→ What you need to do
Exactly the lines below starting at the line with "yellow circle: (645, 590)" and ending at the line with "yellow arrow: (75, 55) -> (93, 54), moved" are wanted, with both ends included. Leave out the pictures and add no other lines.

→ Data supplied
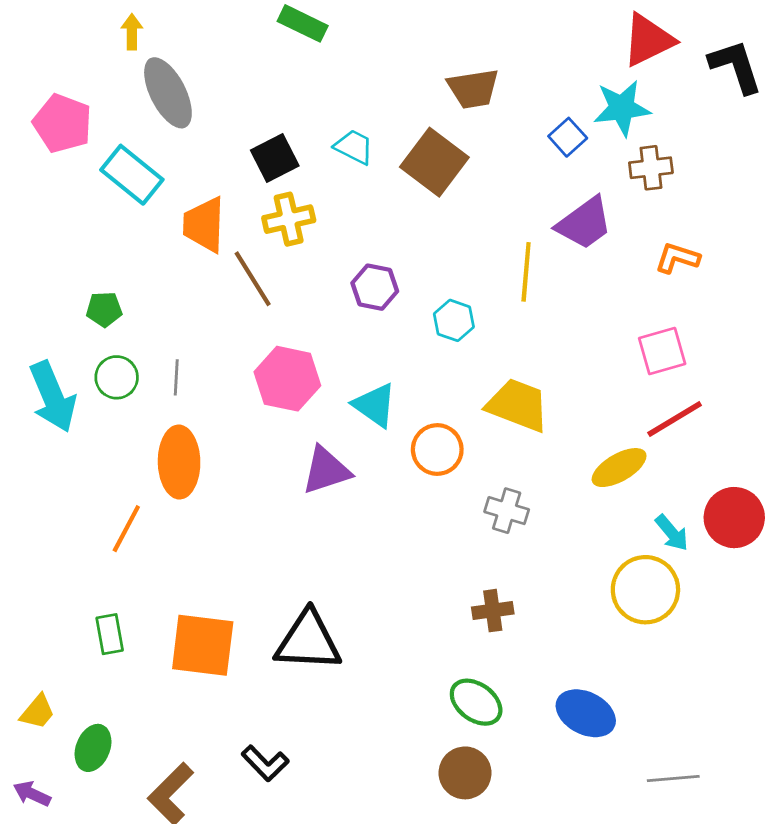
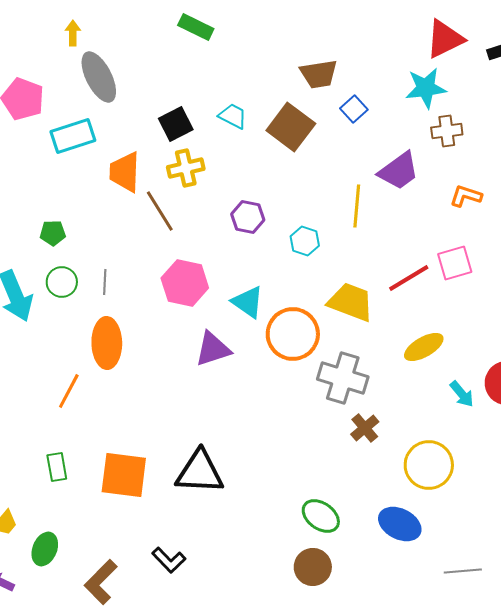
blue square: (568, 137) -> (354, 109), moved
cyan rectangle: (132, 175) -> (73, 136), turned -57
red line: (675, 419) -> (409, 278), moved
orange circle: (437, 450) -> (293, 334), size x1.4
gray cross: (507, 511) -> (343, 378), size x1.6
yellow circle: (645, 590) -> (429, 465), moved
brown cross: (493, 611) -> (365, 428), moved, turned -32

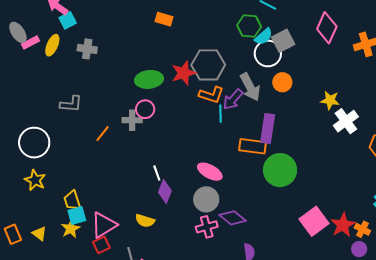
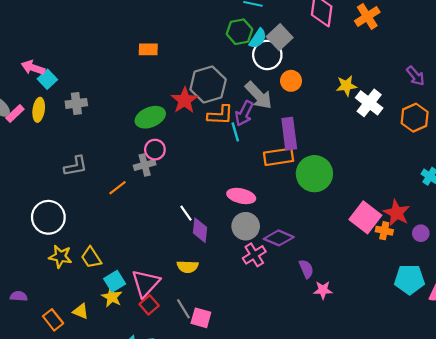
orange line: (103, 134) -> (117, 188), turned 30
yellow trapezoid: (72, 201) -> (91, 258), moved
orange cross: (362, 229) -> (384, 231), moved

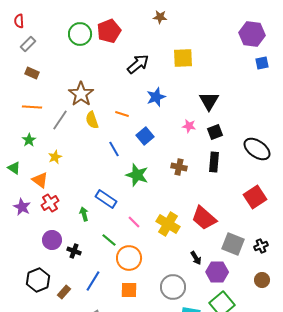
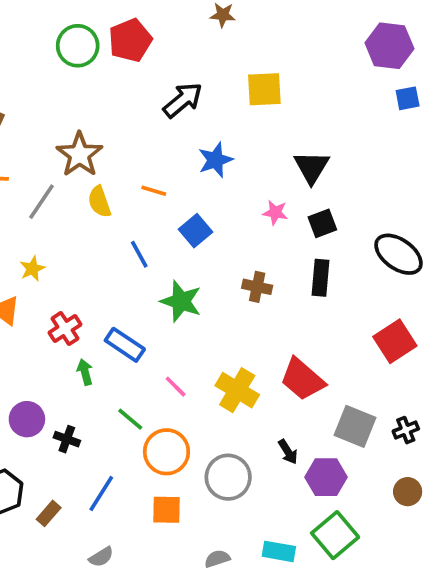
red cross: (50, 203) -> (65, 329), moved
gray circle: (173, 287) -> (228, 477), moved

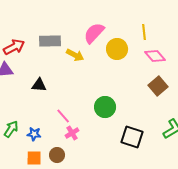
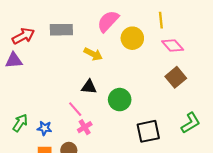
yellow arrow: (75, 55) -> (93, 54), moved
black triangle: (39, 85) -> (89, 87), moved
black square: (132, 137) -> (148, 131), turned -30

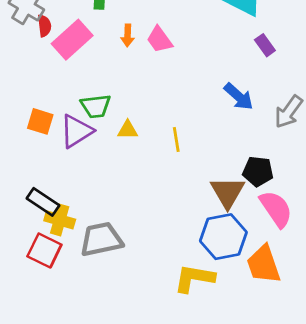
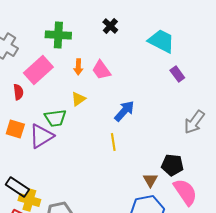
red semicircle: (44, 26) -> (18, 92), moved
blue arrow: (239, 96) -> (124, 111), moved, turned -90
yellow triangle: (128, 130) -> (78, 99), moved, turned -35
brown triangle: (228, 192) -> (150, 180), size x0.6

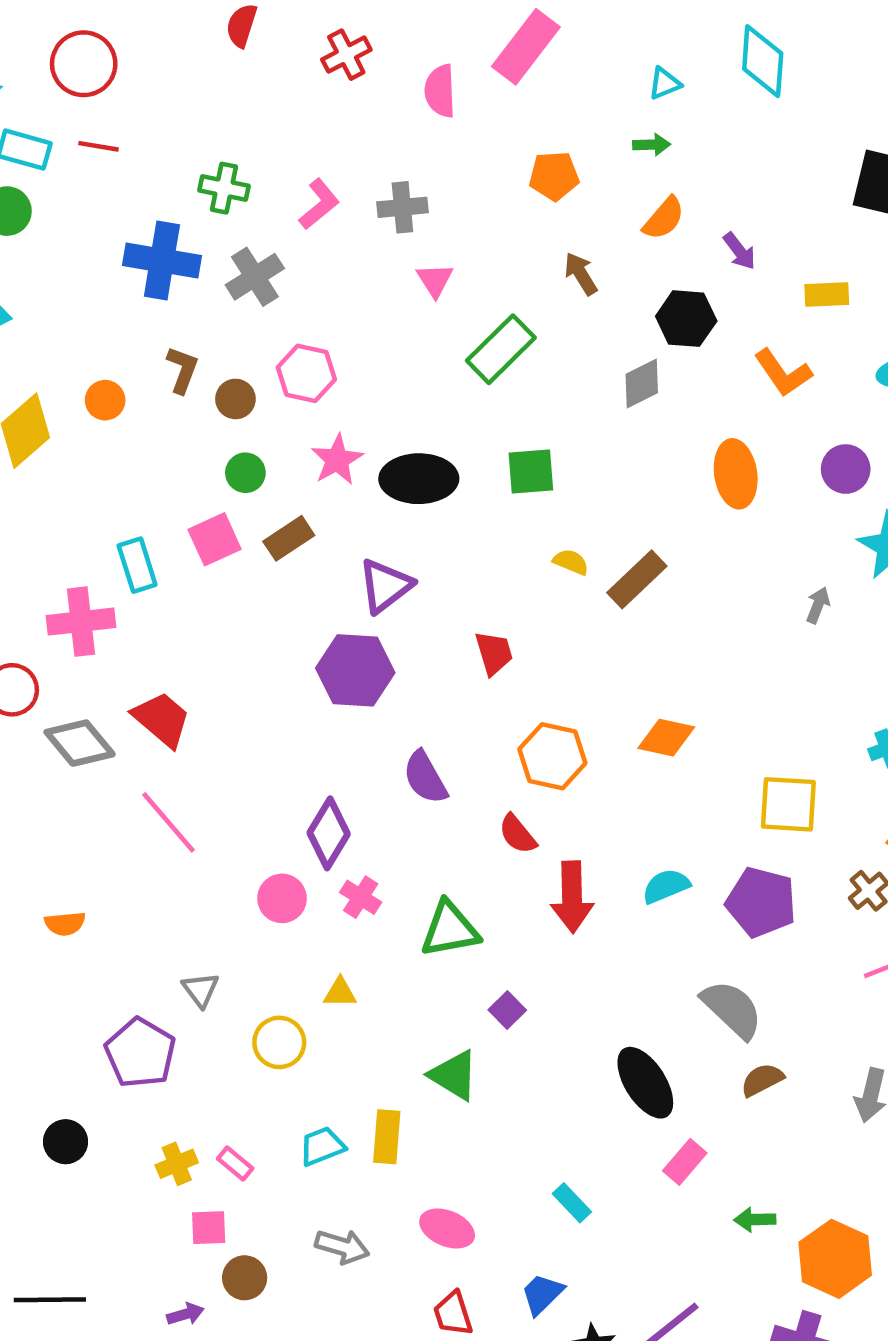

→ Result of the task
yellow circle: (645, 590) -> (429, 465), moved
brown cross: (493, 611) -> (365, 428), moved, turned -32

orange line: (103, 134) -> (117, 188), turned 30
yellow trapezoid: (72, 201) -> (91, 258), moved
orange cross: (362, 229) -> (384, 231), moved

red cross: (50, 203) -> (65, 329), moved
gray circle: (173, 287) -> (228, 477), moved

yellow arrow: (75, 55) -> (93, 54), moved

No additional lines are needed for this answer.